• **Exercise objective**
Write out the lines below exactly, beginning at the one with "(270, 373) = (537, 476): orange" and stopping after the one with "(439, 210) = (333, 198): white"; the pictures are not copied.

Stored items
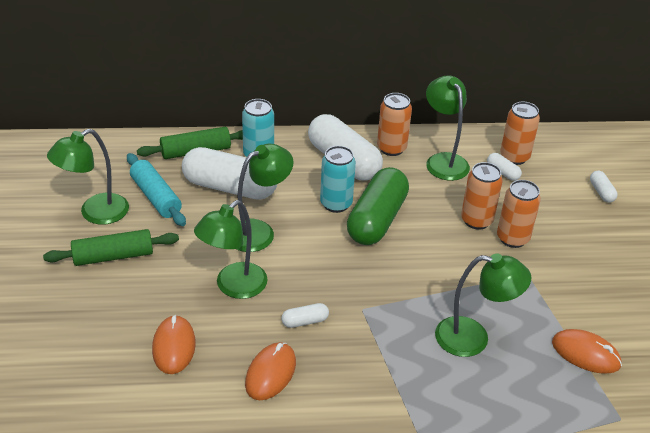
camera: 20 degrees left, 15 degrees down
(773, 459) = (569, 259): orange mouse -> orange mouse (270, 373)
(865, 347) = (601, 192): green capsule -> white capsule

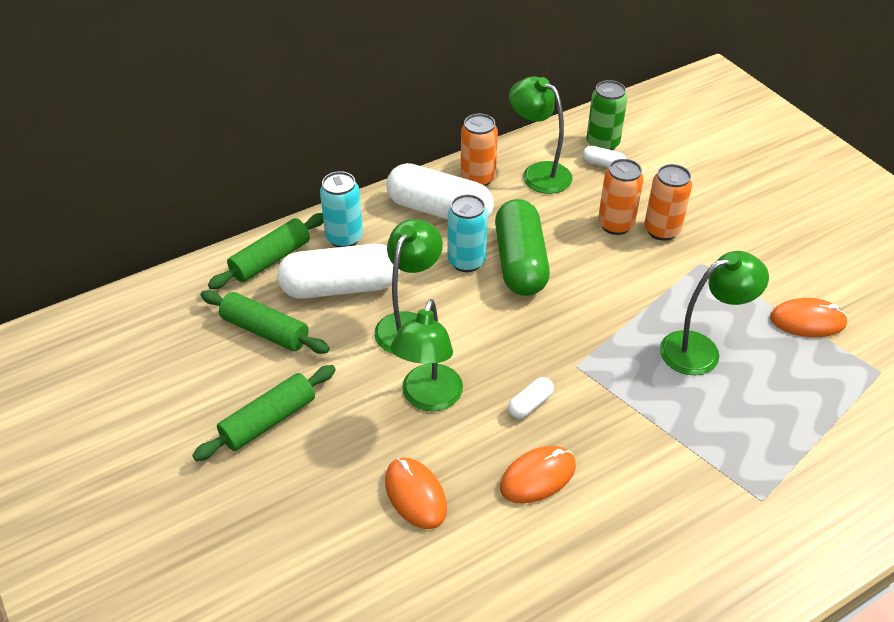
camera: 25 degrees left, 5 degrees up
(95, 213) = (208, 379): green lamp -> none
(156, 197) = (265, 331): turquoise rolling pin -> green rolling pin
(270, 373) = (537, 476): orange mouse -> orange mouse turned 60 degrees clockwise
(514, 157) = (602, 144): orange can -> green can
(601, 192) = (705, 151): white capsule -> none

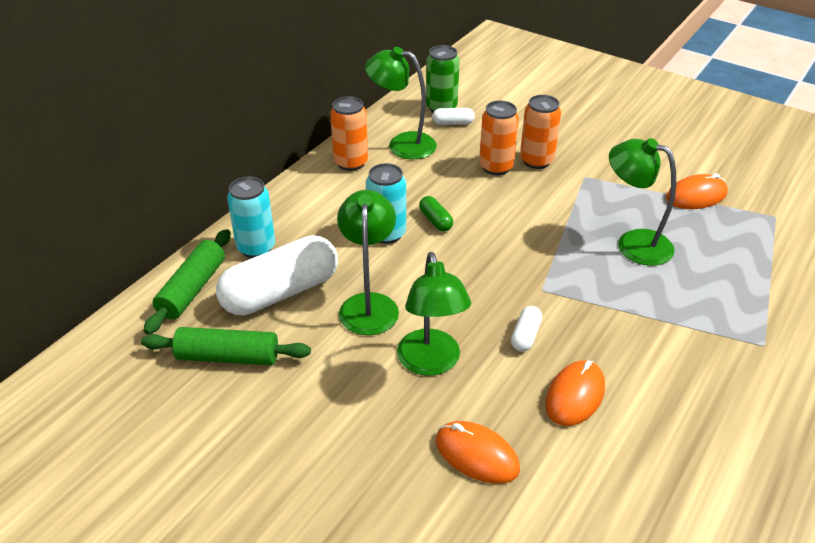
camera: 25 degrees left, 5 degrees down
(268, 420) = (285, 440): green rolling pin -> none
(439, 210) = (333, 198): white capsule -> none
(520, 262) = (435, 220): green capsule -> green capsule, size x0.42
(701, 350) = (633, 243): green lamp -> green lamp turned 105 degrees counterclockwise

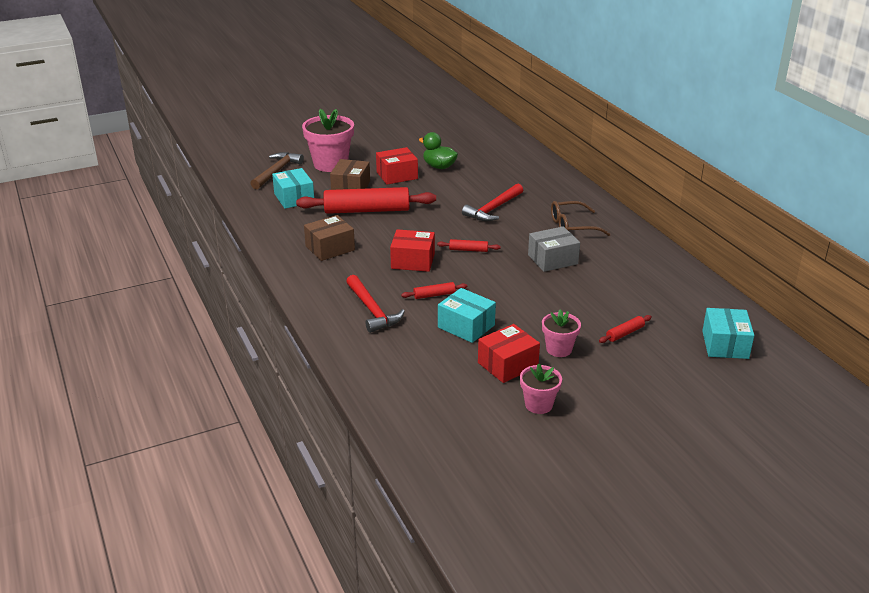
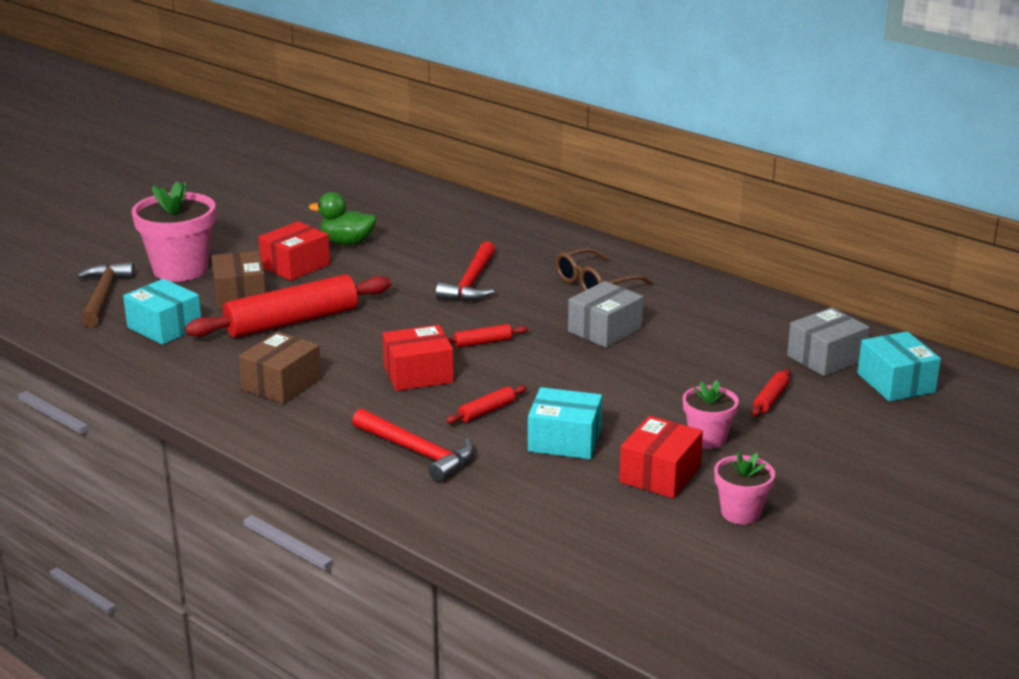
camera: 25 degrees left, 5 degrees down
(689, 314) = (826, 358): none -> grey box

• **Exercise response**
(270, 373) = (537, 476): orange mouse -> orange mouse turned 60 degrees clockwise
(514, 157) = (602, 144): orange can -> green can
(601, 192) = (705, 151): white capsule -> none

camera: 25 degrees left, 5 degrees down
(268, 420) = (285, 440): green rolling pin -> none
(439, 210) = (333, 198): white capsule -> none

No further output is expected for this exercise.